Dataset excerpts

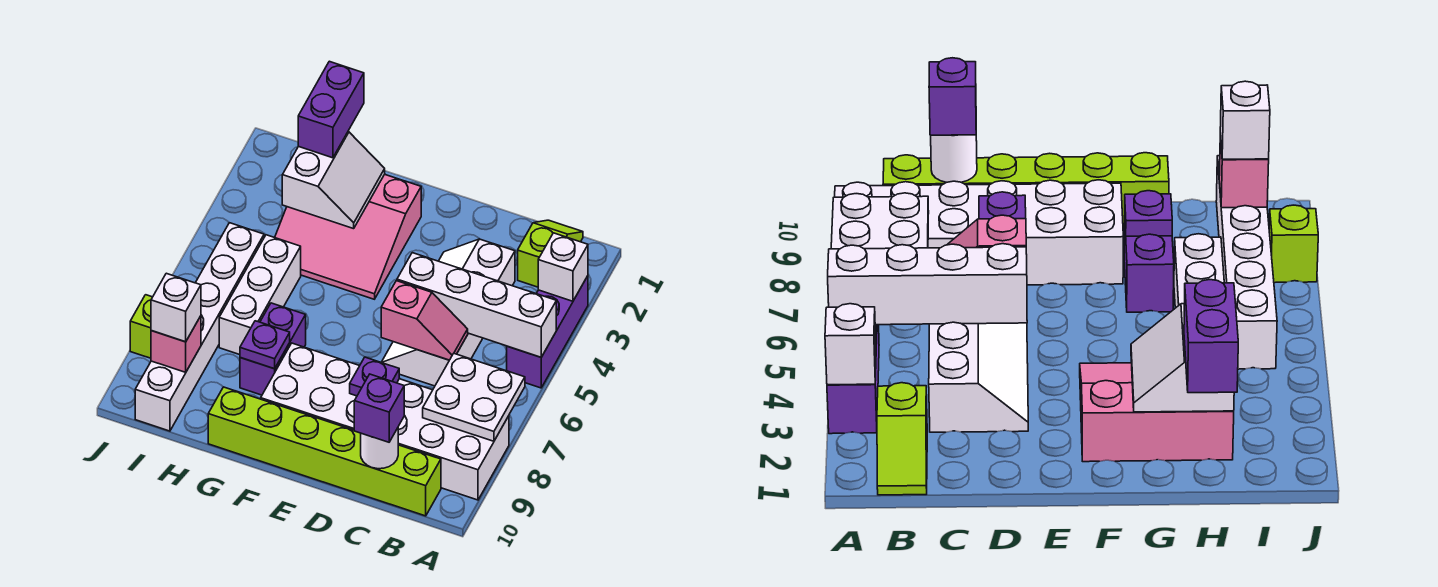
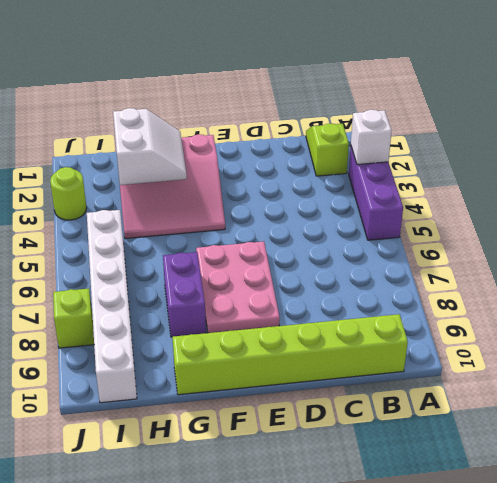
pink plate E6:F8 level 1 -> white brick A8:F9 level 1
lime round brick J3 level 1 -> none
none -> white slope C3:D6 level 1 top C
none -> white brick H5:H7 level 1
none -> white brick A5:D5 level 2

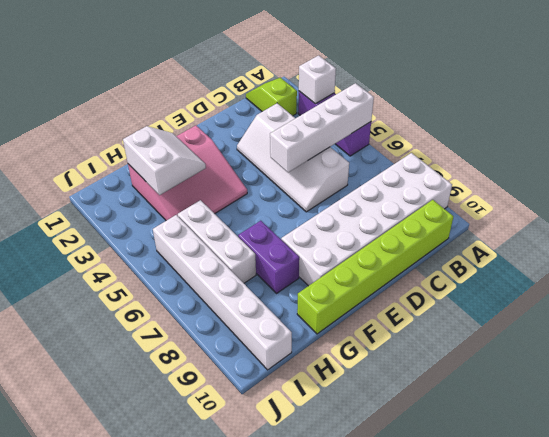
none -> lime brick J8 level 1
none -> white plate A7:B8 level 2
none -> pink slope C6:D6 level 2 top D

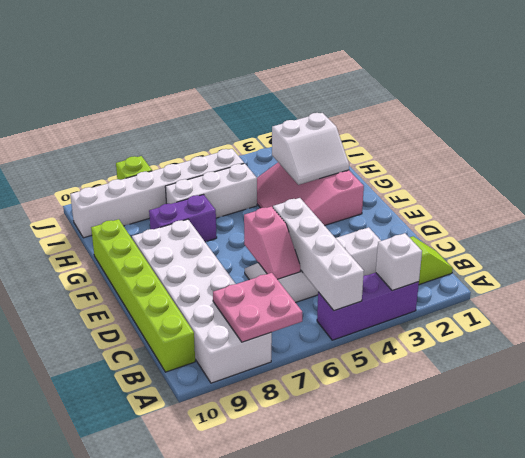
pink plate A7:B8 level 2 -> white plate A7:B8 level 2
none -> white round brick C10 level 2
none -> purple plate D8 level 2
none -> purple plate G8 level 2

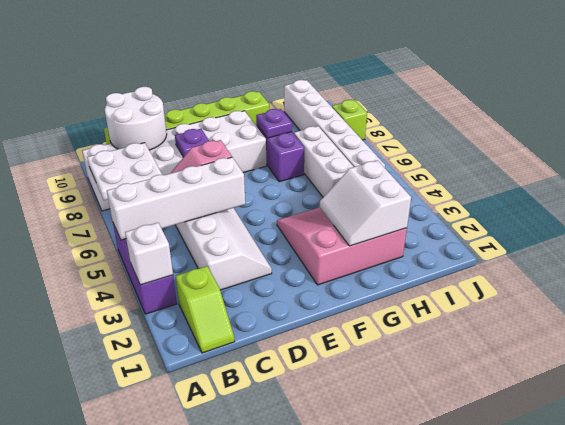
white round brick B9:C10 level 2 -> white round brick C10 level 2
none -> pink brick I9 level 2
none -> purple brick C10 level 3
none -> purple brick H1:H2 level 3

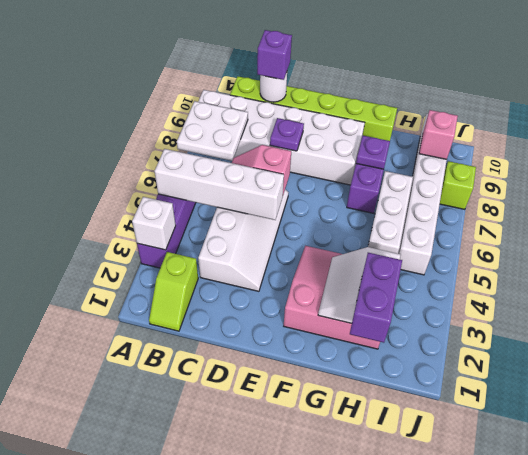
none -> white brick I9 level 3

## [Task item]
How many of the lines above hold the word "plate"? Answer with only the number.

## [Result for this exercise]
5